## [Directions]
In the records below, take the line with "yellow phone: 1 -> 2" and all lines after it, and copy them exactly, pictures excluded.

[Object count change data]
((

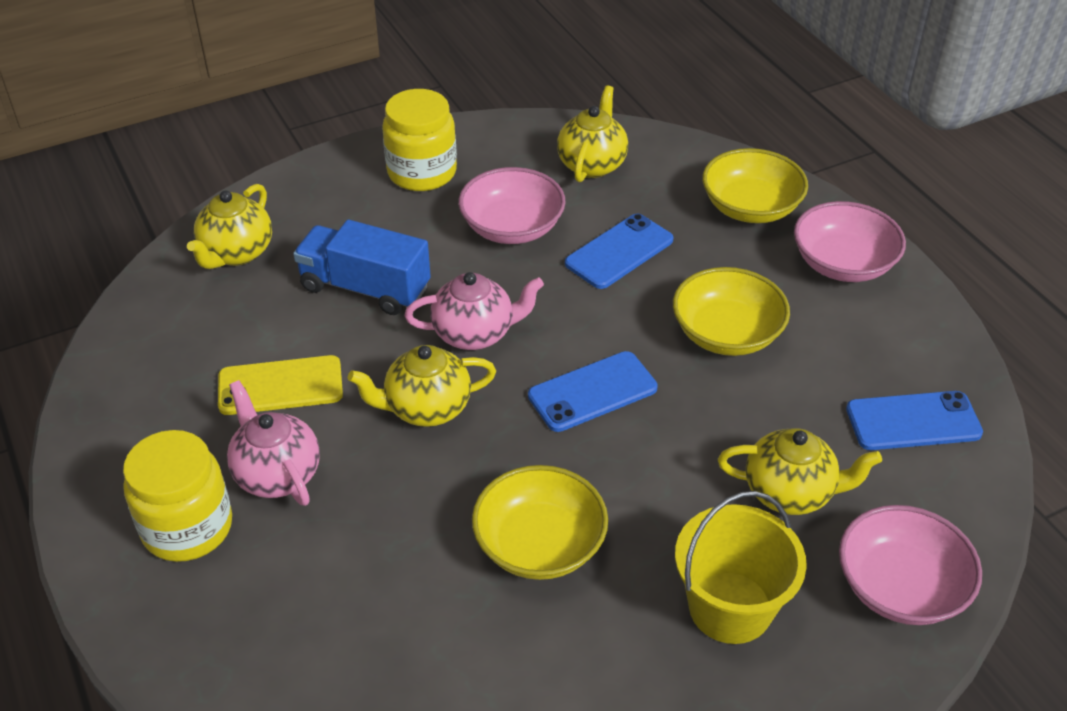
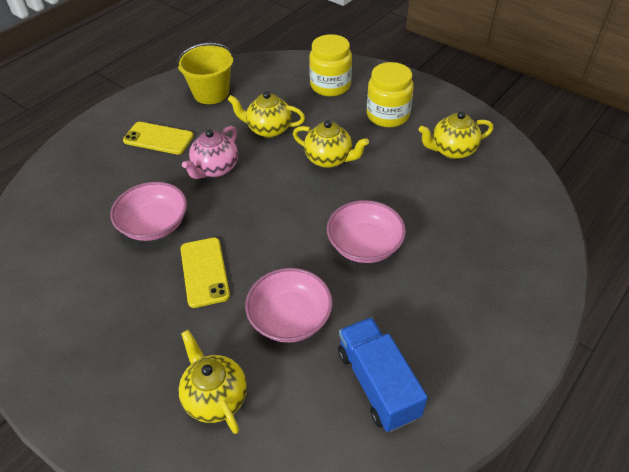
blue phone: 3 -> 0
pink teapot: 2 -> 1
yellow bowl: 3 -> 0
yellow phone: 1 -> 2

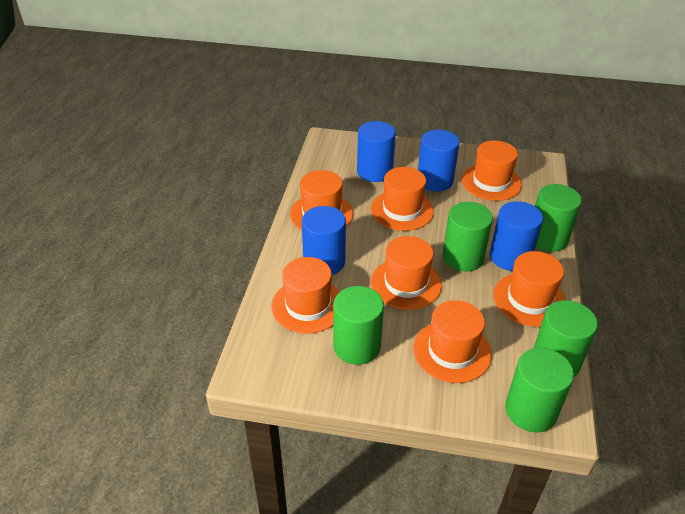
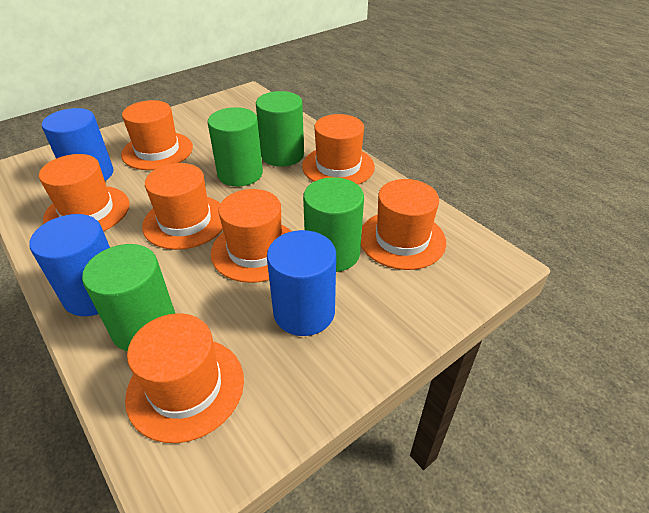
blue cylinder: 4 -> 3
green cylinder: 5 -> 4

))

## [Solution to this problem]
yellow phone: 1 -> 2

blue cylinder: 4 -> 3
green cylinder: 5 -> 4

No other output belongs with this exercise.